**TO DO**
Return every line of the records that contains the string "kern", treating uppercase and lowercase as different.

**DATA PROVIDED**
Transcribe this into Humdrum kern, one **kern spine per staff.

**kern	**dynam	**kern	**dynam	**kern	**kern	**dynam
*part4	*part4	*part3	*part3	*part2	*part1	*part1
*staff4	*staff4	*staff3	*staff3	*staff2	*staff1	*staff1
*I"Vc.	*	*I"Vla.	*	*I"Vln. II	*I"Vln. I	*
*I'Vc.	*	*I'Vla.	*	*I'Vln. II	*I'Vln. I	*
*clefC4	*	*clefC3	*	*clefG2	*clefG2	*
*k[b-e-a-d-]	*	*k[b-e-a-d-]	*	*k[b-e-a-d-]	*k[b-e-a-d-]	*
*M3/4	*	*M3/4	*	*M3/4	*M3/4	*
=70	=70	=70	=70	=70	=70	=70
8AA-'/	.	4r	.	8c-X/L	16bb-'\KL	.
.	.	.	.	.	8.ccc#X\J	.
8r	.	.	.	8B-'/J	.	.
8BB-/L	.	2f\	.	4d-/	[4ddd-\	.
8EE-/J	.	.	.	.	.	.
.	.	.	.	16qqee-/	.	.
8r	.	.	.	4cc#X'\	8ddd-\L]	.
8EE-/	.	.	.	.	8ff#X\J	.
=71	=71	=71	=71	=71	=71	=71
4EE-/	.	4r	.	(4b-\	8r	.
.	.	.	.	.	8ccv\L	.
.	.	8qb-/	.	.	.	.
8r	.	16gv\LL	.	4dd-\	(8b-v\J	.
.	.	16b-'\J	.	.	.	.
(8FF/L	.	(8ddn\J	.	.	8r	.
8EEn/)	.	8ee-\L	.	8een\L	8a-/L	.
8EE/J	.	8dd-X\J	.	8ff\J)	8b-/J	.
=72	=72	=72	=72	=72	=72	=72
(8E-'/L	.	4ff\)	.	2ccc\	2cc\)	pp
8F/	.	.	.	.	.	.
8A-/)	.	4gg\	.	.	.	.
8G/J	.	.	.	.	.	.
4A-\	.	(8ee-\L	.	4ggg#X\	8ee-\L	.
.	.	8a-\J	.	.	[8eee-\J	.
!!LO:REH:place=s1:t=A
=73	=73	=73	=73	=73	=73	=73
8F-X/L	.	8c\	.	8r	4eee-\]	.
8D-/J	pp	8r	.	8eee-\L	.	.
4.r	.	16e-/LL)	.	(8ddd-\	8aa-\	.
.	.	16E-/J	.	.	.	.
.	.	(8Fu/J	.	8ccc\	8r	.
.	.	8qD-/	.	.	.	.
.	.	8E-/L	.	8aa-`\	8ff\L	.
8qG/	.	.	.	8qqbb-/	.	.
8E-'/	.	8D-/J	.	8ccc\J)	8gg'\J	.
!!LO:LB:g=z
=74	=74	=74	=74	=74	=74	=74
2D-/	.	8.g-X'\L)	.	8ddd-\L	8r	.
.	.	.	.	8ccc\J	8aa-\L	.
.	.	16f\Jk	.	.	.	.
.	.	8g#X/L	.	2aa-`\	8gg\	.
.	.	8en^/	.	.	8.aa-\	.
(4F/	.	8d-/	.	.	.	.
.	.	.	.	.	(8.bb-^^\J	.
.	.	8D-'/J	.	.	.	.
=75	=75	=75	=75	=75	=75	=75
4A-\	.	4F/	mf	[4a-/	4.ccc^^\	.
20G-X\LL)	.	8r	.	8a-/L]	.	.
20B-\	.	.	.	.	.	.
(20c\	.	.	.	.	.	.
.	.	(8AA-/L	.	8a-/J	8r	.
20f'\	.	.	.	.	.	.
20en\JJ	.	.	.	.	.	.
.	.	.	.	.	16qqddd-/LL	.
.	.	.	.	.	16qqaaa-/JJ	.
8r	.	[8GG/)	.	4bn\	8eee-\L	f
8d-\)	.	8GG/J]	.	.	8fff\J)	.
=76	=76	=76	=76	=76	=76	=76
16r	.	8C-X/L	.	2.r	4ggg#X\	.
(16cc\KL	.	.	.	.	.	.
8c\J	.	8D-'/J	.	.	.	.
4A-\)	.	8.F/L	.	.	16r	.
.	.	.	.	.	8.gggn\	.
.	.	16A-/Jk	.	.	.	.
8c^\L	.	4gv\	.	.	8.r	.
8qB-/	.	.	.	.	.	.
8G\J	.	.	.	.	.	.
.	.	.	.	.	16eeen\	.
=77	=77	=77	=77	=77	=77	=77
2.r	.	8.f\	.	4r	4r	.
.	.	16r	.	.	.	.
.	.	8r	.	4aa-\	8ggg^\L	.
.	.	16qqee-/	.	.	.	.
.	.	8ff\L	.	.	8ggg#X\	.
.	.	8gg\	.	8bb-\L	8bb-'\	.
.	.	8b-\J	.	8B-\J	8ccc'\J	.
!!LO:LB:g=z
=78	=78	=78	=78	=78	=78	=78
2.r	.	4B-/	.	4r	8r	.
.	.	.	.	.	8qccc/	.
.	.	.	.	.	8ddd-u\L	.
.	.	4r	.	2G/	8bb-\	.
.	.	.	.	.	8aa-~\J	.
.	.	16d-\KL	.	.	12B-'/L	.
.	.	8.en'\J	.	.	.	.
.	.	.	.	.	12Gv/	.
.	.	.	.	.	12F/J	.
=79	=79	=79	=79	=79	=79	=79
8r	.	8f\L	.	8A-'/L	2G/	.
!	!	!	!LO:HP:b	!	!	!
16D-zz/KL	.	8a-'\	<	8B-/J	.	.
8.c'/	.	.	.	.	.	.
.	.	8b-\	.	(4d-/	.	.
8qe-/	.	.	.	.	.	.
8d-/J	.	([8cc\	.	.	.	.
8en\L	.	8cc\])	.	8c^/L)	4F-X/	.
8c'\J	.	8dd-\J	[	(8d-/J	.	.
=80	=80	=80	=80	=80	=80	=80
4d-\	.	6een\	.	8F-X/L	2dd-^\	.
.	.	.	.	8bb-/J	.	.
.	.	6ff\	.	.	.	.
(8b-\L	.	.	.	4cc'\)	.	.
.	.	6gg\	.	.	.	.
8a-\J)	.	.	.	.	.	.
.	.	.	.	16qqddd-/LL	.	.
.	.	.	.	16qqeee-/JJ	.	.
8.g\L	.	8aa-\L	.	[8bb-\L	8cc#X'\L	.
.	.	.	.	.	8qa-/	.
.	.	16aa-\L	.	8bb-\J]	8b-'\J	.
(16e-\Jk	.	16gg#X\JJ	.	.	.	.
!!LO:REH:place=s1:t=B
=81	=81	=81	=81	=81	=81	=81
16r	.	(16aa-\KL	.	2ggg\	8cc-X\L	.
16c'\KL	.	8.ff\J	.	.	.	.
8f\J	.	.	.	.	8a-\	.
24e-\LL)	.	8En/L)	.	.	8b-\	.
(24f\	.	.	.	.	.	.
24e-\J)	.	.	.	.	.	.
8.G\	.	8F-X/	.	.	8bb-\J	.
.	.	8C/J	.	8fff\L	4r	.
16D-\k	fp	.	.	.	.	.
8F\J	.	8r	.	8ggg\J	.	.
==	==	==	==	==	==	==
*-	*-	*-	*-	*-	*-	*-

**COMPLETED TASK**
Transcribe this into Humdrum kern, one **kern spine per staff.
**kern	**dynam	**kern	**dynam	**kern	**kern	**dynam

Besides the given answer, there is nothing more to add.